=== Begin Enclosure ===

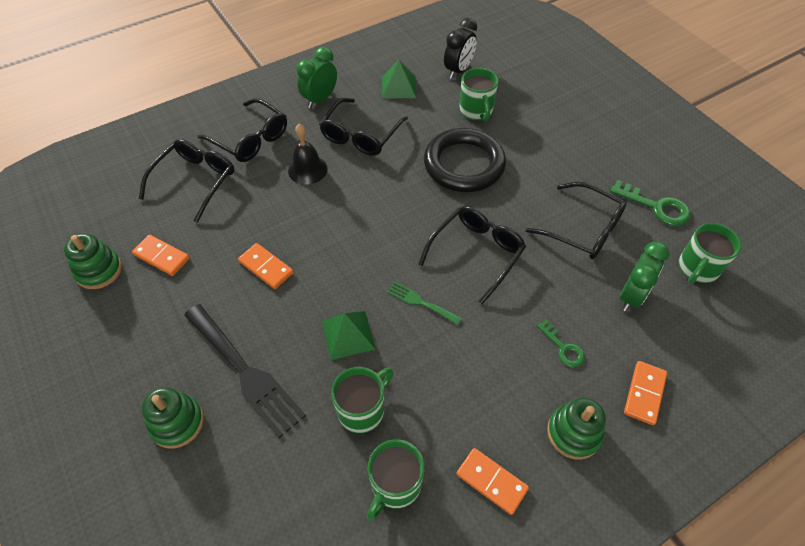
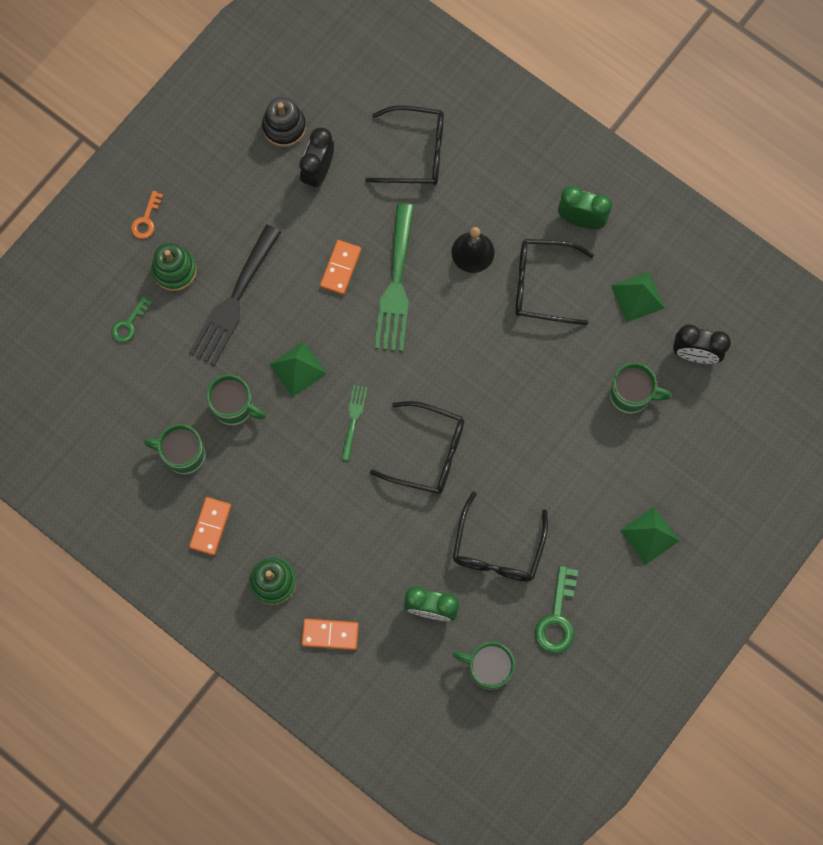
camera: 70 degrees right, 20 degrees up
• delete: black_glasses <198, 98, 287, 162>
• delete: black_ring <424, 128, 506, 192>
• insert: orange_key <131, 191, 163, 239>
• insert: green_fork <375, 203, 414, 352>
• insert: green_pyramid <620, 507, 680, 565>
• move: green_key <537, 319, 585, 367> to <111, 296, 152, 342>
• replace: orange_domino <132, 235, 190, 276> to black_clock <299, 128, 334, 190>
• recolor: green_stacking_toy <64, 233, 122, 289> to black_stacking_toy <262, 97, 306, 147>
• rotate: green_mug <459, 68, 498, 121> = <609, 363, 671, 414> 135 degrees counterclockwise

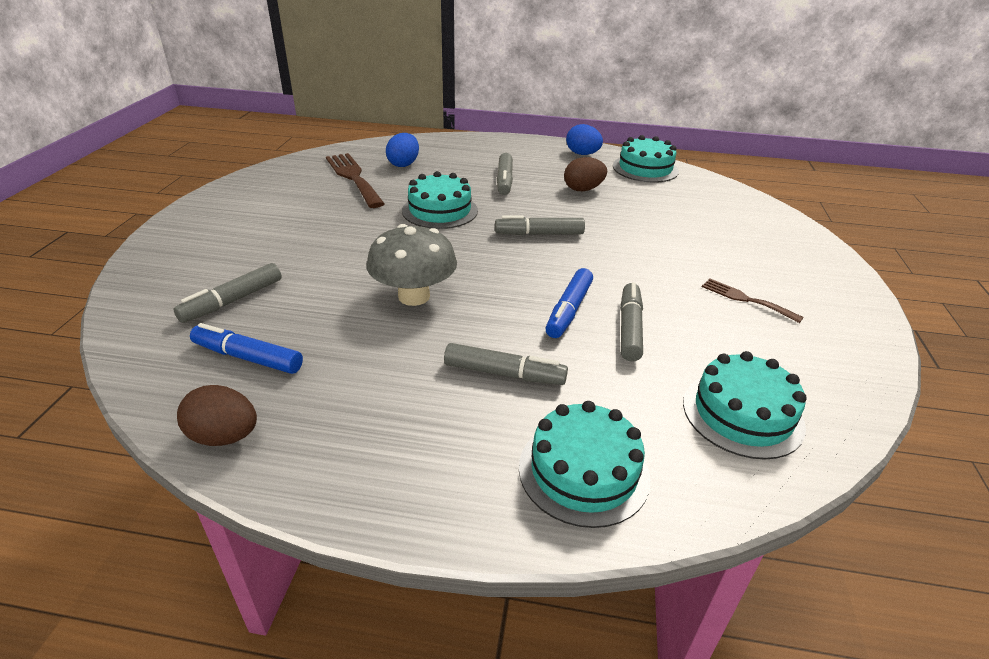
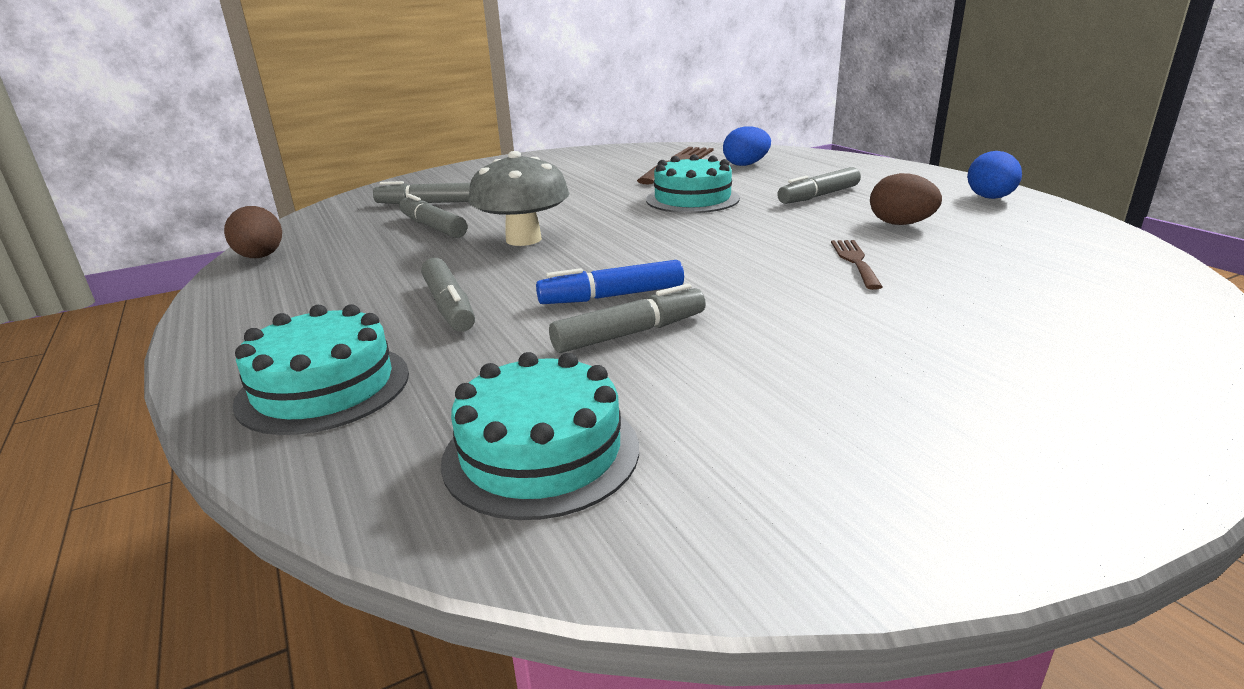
camera: 55 degrees right, 10 degrees down
• delete: blue_marker <190, 323, 303, 374>
• delete: turquoise_cake <613, 135, 679, 183>
• move: grey_marker <495, 215, 585, 236> to <399, 194, 467, 238>
• move: brown_fork <702, 279, 804, 323> to <831, 240, 883, 290>

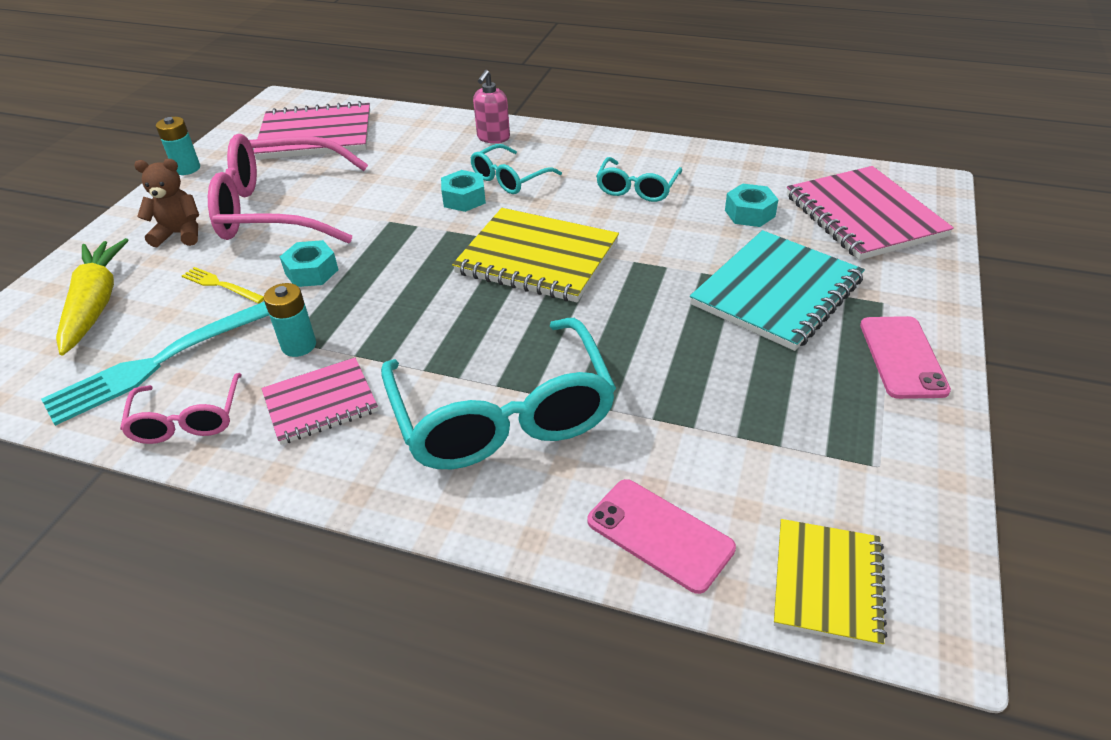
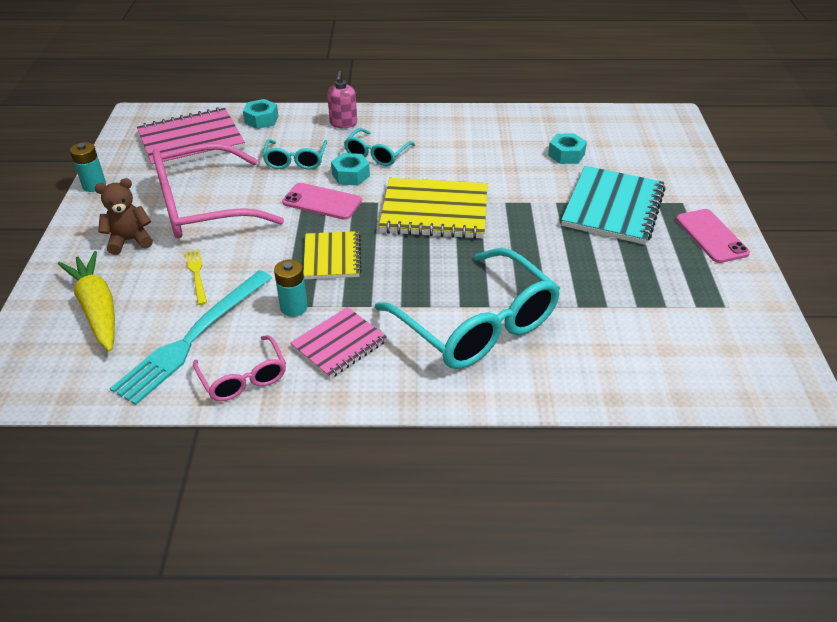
camera: 20 degrees left, 0 degrees up
• delete: pink_notebook <787, 166, 954, 260>
• move: turquoise_nut <280, 240, 338, 287> to <243, 99, 279, 129>
• move: pink_phone <587, 479, 736, 594> to <282, 183, 362, 220>
• move: turquoise_glasses <596, 157, 682, 202> to <263, 139, 327, 170>
• move: yellow_notebook <774, 519, 887, 647> to <303, 231, 362, 279>
• rotate: yellow_fork <182, 267, 264, 304> = <185, 249, 207, 305> 60 degrees clockwise

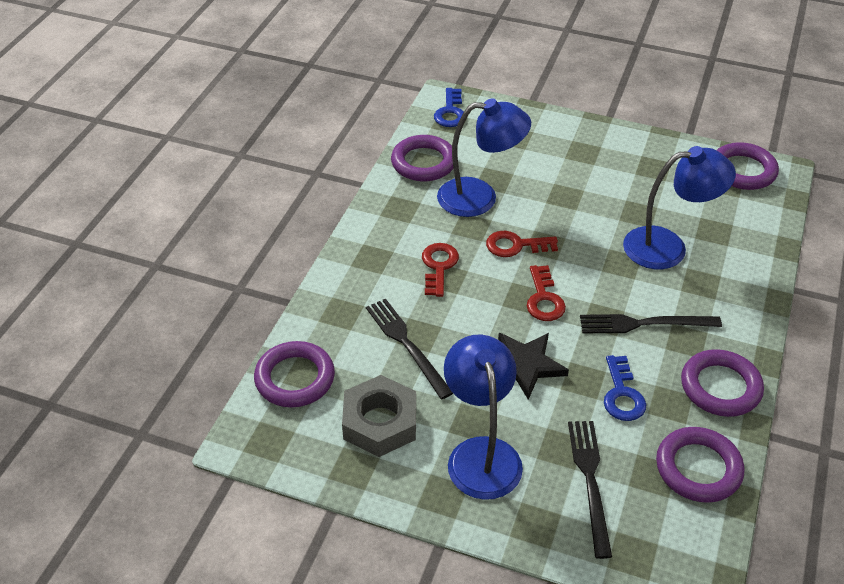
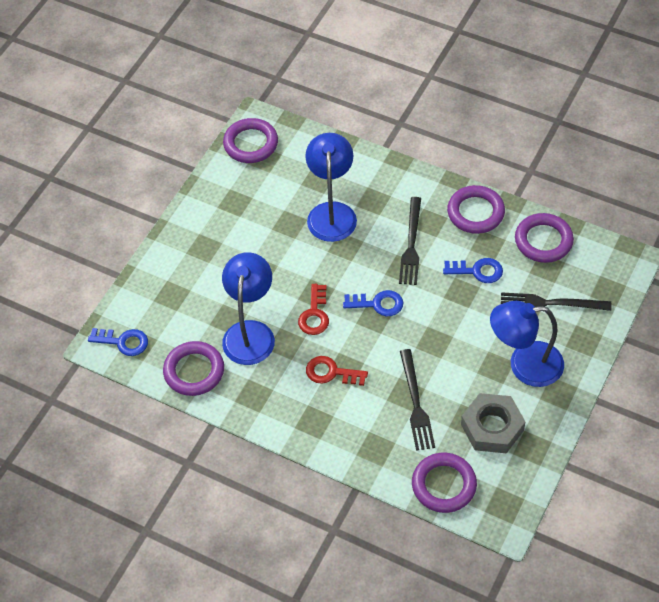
camera: 80 degrees left, 10 degrees up
• delete: black_star <498, 333, 569, 400>
• recolor: red_key <527, 265, 566, 321> to blue_key <343, 290, 403, 316>
• rotate: black_fork <366, 299, 453, 399> = <400, 349, 435, 451> 75 degrees counterclockwise

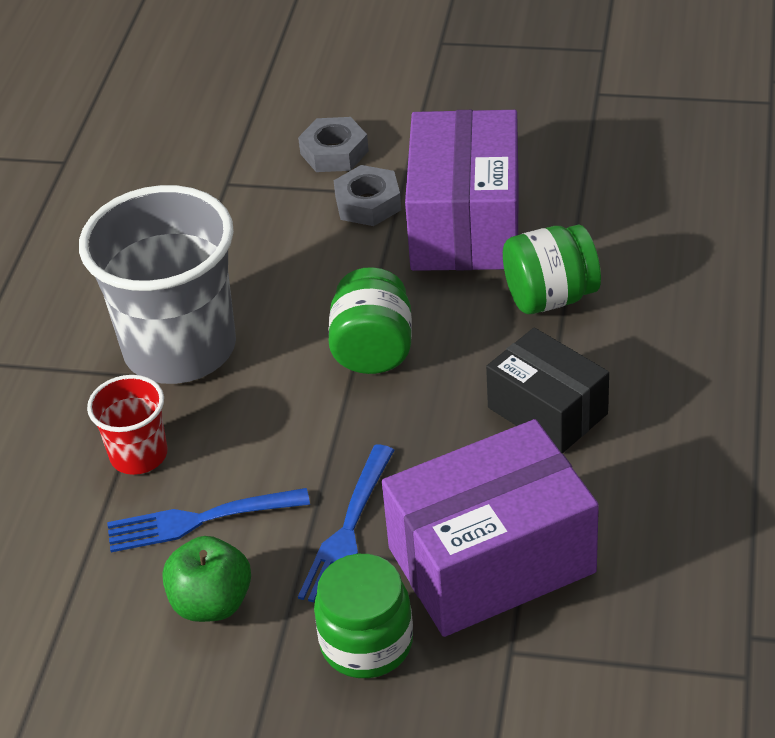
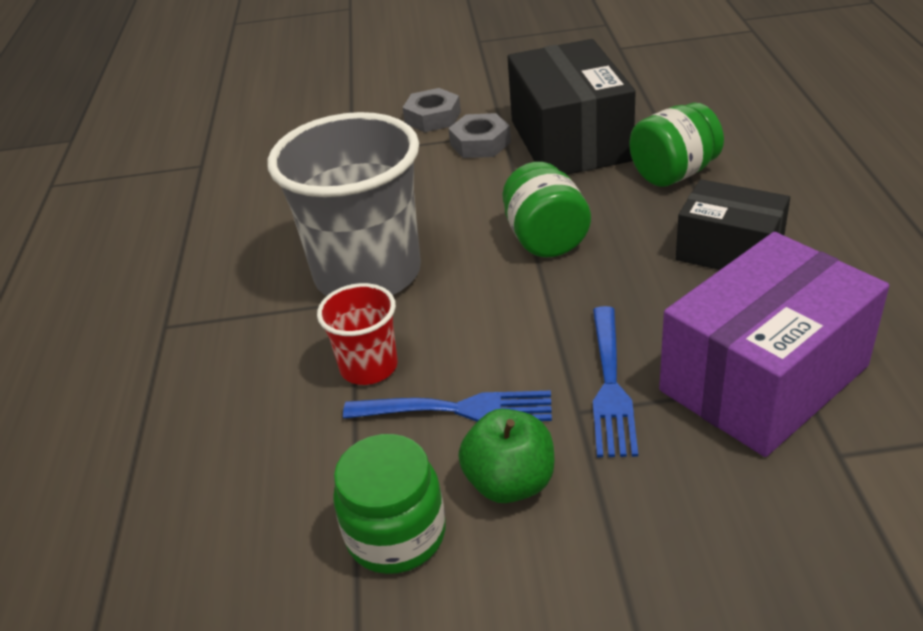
camera: 15 degrees left, 5 degrees down
• move: green_jar <314, 554, 413, 678> to <333, 434, 446, 574>
• recolor: purple_box <405, 110, 518, 271> to black_box <508, 39, 636, 175>
• rotate: blue_fork <107, 488, 310, 552> = <343, 391, 552, 422> 150 degrees counterclockwise

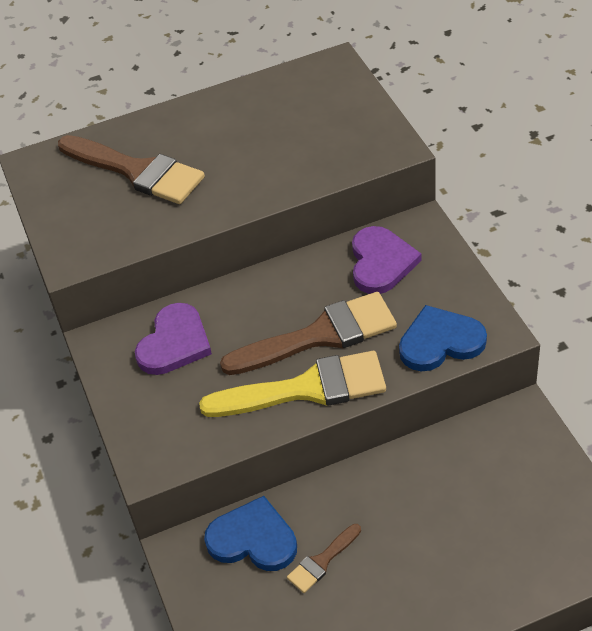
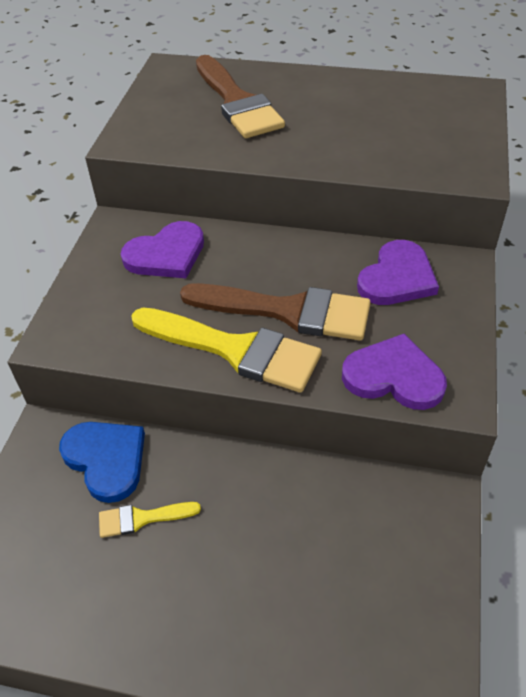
camera: 30 degrees right, 0 degrees up
• recolor: brown_brush <287, 524, 361, 593> to yellow_brush <99, 502, 201, 538>
• recolor: blue_heart <399, 305, 487, 371> to purple_heart <342, 334, 447, 410>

=== End Enclosure ===

### Assignment
Your answer must consist solely of the lines above between the line holding "128, 334, 190>" and the line holding "97, 306, 147>", inclusive, copied exactly.

### Task result
• replace: orange_domino <132, 235, 190, 276> to black_clock <299, 128, 334, 190>
• recolor: green_stacking_toy <64, 233, 122, 289> to black_stacking_toy <262, 97, 306, 147>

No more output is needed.